**WHAT YOU NEED TO DO**
Extract the lines that carry the string "turquoise" from the listing.

**SOURCE DATA**
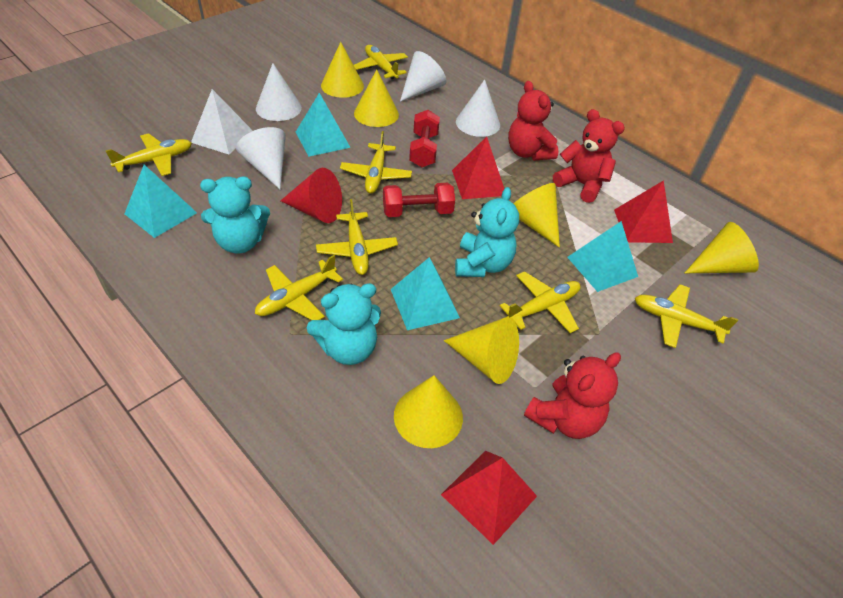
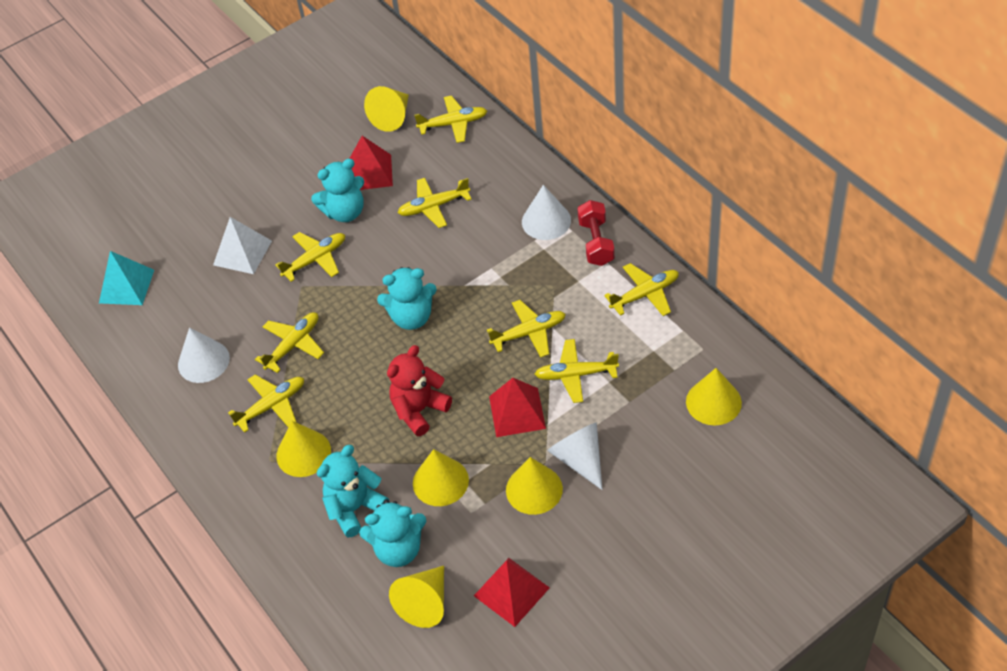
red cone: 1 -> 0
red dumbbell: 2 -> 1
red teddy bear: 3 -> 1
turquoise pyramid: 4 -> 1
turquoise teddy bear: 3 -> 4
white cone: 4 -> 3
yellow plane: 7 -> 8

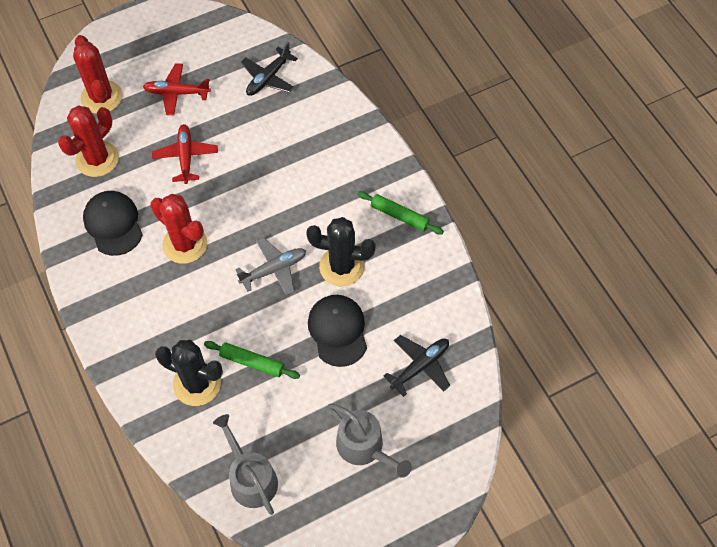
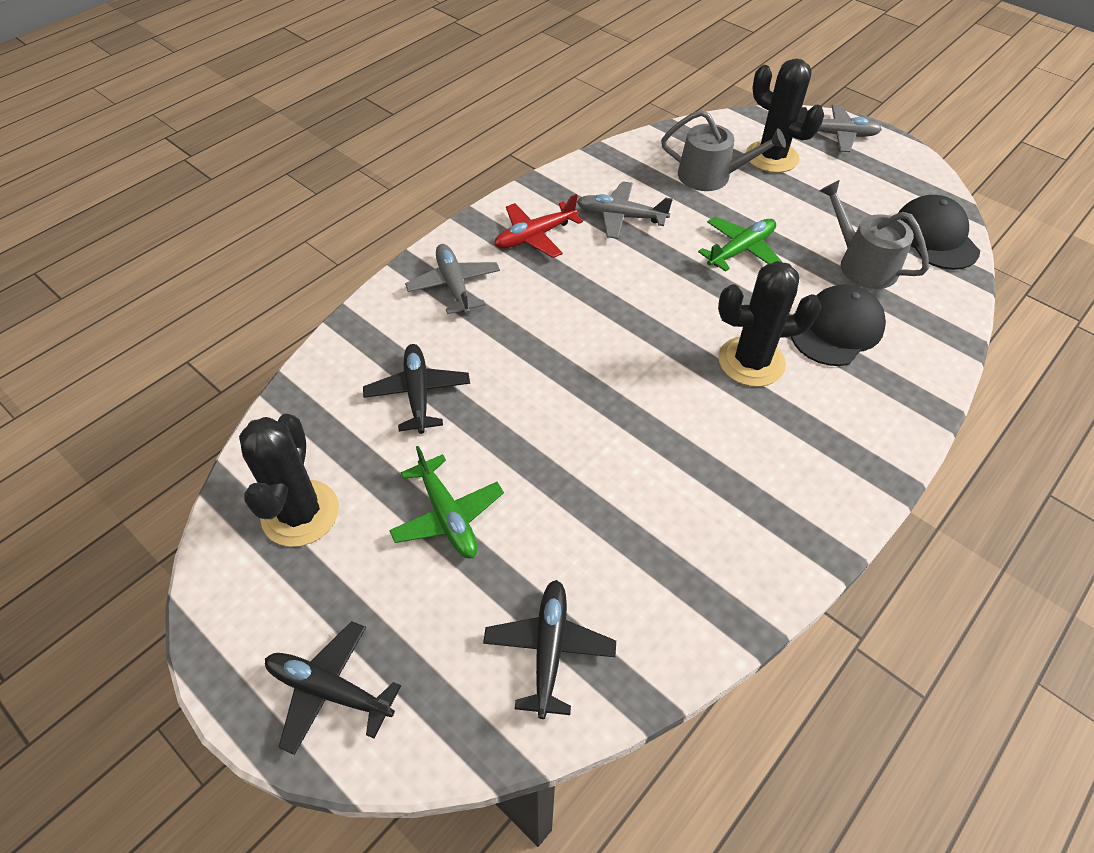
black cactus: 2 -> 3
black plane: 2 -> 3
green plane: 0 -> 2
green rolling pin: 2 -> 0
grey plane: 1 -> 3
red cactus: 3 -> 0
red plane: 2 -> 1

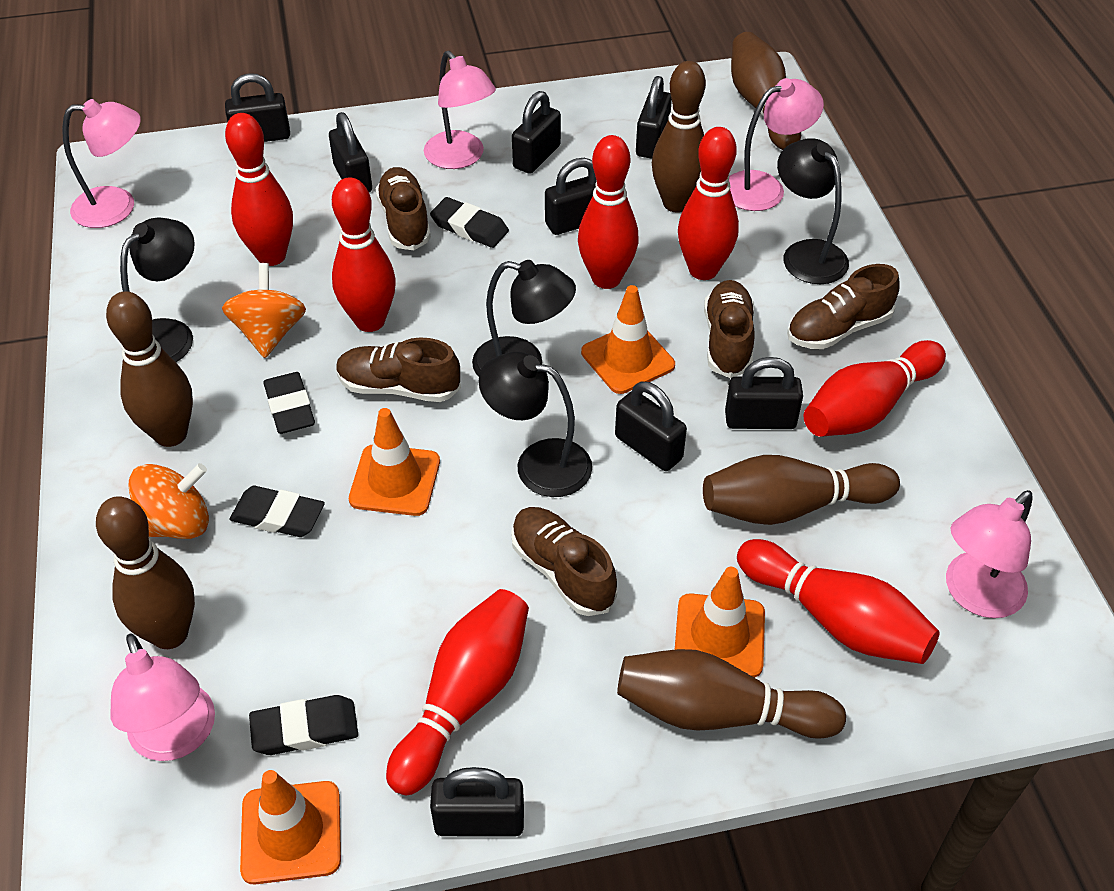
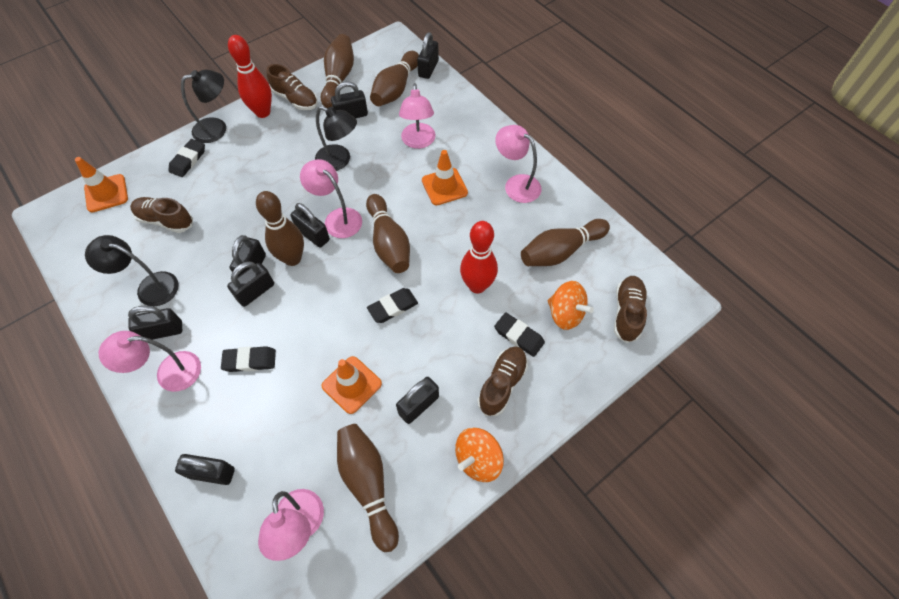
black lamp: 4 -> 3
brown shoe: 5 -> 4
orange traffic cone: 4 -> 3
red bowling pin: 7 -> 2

**RESPONSE BELOW**
turquoise pyramid: 4 -> 1
turquoise teddy bear: 3 -> 4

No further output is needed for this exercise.